YOUR INSTRUCTIONS:
Reproduce the data below in full. Nothing should differ from the original.

RECORDS PROVIDED:
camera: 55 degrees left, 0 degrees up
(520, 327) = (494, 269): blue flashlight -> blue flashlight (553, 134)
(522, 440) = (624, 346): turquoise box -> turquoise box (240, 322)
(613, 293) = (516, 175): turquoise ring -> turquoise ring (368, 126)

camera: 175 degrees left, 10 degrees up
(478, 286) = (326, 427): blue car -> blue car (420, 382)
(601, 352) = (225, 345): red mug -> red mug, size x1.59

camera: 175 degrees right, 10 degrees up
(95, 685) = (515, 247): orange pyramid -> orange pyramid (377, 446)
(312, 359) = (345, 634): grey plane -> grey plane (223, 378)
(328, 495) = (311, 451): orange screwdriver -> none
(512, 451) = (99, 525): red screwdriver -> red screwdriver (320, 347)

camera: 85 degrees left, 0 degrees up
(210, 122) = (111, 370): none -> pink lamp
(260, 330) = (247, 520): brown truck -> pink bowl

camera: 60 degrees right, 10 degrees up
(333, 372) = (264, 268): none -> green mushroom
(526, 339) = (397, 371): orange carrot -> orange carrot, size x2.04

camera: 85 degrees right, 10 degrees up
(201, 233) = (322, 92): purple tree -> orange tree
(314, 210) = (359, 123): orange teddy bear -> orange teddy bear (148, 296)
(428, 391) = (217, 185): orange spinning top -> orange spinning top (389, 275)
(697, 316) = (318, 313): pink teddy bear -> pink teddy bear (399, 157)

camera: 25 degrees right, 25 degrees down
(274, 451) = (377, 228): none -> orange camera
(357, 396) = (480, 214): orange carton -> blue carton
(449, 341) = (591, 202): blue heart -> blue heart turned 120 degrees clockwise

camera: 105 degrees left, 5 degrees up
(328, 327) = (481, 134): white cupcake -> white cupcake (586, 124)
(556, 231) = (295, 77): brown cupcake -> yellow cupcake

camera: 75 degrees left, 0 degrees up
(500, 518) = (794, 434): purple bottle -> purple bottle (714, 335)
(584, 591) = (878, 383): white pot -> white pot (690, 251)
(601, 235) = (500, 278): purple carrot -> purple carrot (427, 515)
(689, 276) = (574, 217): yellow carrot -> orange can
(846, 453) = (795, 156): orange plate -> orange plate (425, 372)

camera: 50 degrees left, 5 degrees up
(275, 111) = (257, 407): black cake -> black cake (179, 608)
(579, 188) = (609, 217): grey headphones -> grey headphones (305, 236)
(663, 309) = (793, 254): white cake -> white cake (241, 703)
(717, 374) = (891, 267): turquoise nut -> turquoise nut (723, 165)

SOLUTION:
camera: 55 degrees left, 0 degrees up
(520, 327) = (494, 269): blue flashlight -> blue flashlight (553, 134)
(522, 440) = (624, 346): turquoise box -> turquoise box (240, 322)
(613, 293) = (516, 175): turquoise ring -> turquoise ring (368, 126)

camera: 175 degrees left, 10 degrees up
(478, 286) = (326, 427): blue car -> blue car (420, 382)
(601, 352) = (225, 345): red mug -> red mug, size x1.59

camera: 175 degrees right, 10 degrees up
(95, 685) = (515, 247): orange pyramid -> orange pyramid (377, 446)
(312, 359) = (345, 634): grey plane -> grey plane (223, 378)
(328, 495) = (311, 451): orange screwdriver -> none
(512, 451) = (99, 525): red screwdriver -> red screwdriver (320, 347)

camera: 85 degrees left, 0 degrees up
(210, 122) = (111, 370): none -> pink lamp
(260, 330) = (247, 520): brown truck -> pink bowl

camera: 60 degrees right, 10 degrees up
(333, 372) = (264, 268): none -> green mushroom
(526, 339) = (397, 371): orange carrot -> orange carrot, size x2.04

camera: 85 degrees right, 10 degrees up
(201, 233) = (322, 92): purple tree -> orange tree
(314, 210) = (359, 123): orange teddy bear -> orange teddy bear (148, 296)
(428, 391) = (217, 185): orange spinning top -> orange spinning top (389, 275)
(697, 316) = (318, 313): pink teddy bear -> pink teddy bear (399, 157)

camera: 25 degrees right, 25 degrees down
(274, 451) = (377, 228): none -> orange camera
(357, 396) = (480, 214): orange carton -> blue carton
(449, 341) = (591, 202): blue heart -> blue heart turned 120 degrees clockwise

camera: 105 degrees left, 5 degrees up
(328, 327) = (481, 134): white cupcake -> white cupcake (586, 124)
(556, 231) = (295, 77): brown cupcake -> yellow cupcake

camera: 75 degrees left, 0 degrees up
(500, 518) = (794, 434): purple bottle -> purple bottle (714, 335)
(584, 591) = (878, 383): white pot -> white pot (690, 251)
(601, 235) = (500, 278): purple carrot -> purple carrot (427, 515)
(689, 276) = (574, 217): yellow carrot -> orange can
(846, 453) = (795, 156): orange plate -> orange plate (425, 372)

camera: 50 degrees left, 5 degrees up
(275, 111) = (257, 407): black cake -> black cake (179, 608)
(579, 188) = (609, 217): grey headphones -> grey headphones (305, 236)
(663, 309) = (793, 254): white cake -> white cake (241, 703)
(717, 374) = (891, 267): turquoise nut -> turquoise nut (723, 165)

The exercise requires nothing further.